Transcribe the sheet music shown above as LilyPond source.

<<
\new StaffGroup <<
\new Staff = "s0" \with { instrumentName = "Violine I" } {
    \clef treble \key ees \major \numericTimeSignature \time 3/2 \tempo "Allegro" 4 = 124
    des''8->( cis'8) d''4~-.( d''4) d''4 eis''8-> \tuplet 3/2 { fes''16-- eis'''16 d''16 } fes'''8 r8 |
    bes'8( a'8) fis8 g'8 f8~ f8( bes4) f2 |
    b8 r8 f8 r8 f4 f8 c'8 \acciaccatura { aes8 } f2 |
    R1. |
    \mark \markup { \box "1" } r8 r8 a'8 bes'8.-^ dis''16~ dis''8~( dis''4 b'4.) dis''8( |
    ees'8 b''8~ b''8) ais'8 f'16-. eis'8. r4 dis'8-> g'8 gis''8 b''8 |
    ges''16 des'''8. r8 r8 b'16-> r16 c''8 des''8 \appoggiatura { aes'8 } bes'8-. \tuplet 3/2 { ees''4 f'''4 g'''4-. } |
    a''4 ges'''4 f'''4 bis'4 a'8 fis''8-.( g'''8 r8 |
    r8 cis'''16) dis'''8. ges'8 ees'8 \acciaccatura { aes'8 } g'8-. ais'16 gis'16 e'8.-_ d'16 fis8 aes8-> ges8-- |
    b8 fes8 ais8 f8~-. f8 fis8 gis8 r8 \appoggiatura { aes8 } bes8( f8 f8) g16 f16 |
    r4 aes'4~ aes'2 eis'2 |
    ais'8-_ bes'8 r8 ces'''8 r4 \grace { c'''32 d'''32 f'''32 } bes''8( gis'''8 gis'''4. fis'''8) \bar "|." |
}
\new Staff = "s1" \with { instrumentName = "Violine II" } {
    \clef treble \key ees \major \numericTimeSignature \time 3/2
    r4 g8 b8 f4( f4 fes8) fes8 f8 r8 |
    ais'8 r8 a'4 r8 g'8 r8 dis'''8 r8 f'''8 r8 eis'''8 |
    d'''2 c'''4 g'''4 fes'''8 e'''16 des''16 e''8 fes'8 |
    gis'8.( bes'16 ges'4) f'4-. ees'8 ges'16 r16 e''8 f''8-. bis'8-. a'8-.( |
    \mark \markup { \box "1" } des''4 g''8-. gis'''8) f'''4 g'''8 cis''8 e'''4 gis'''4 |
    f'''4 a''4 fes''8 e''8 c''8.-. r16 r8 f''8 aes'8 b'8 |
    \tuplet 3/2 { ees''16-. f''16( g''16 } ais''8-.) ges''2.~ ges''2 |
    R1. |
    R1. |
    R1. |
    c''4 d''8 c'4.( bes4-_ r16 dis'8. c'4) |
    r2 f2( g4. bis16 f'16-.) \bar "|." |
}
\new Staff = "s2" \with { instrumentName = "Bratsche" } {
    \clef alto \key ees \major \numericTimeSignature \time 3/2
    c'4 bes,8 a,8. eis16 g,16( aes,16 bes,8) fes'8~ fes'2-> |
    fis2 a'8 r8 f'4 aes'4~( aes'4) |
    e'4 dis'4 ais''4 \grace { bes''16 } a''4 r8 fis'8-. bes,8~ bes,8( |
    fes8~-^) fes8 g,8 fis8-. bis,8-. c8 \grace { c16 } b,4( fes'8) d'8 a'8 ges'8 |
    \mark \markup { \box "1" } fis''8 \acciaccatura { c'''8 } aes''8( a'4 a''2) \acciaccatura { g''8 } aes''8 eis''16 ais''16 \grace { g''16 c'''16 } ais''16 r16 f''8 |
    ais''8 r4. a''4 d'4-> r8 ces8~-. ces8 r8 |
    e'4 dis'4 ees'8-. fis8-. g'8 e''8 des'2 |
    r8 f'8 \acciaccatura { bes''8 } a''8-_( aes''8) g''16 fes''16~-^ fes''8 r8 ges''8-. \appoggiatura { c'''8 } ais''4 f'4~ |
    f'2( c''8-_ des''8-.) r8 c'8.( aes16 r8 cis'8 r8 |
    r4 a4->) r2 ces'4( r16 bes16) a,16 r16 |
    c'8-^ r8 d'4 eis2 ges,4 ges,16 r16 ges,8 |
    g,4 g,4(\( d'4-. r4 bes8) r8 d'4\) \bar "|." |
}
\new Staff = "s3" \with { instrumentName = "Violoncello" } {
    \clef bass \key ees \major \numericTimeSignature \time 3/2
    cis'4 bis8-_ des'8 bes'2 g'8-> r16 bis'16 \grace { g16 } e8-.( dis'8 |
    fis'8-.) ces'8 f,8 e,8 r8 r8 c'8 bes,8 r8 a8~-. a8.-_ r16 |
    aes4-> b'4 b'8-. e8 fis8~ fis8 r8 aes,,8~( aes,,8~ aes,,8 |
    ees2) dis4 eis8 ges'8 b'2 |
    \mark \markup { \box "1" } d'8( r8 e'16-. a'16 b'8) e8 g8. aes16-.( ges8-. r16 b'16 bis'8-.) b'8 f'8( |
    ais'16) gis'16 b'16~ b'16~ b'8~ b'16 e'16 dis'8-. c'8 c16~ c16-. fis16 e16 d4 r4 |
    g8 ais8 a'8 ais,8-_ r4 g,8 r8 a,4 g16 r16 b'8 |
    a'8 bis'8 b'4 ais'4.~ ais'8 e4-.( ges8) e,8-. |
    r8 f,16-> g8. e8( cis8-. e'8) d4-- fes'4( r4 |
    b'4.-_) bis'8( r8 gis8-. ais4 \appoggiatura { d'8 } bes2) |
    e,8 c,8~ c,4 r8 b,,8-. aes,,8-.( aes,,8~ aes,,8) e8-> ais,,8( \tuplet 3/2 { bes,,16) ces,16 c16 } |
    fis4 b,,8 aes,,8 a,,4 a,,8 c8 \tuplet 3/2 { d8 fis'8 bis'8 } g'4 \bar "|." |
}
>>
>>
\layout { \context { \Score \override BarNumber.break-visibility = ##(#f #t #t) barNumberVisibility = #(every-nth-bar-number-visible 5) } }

** CHALLENGE **
Which lines in the listing above contain the word "clef"? List each one in full.

** SOLUTION TO THIS TASK **
    \clef treble \key ees \major \numericTimeSignature \time 3/2 \tempo "Allegro" 4 = 124
    \clef treble \key ees \major \numericTimeSignature \time 3/2
    \clef alto \key ees \major \numericTimeSignature \time 3/2
    \clef bass \key ees \major \numericTimeSignature \time 3/2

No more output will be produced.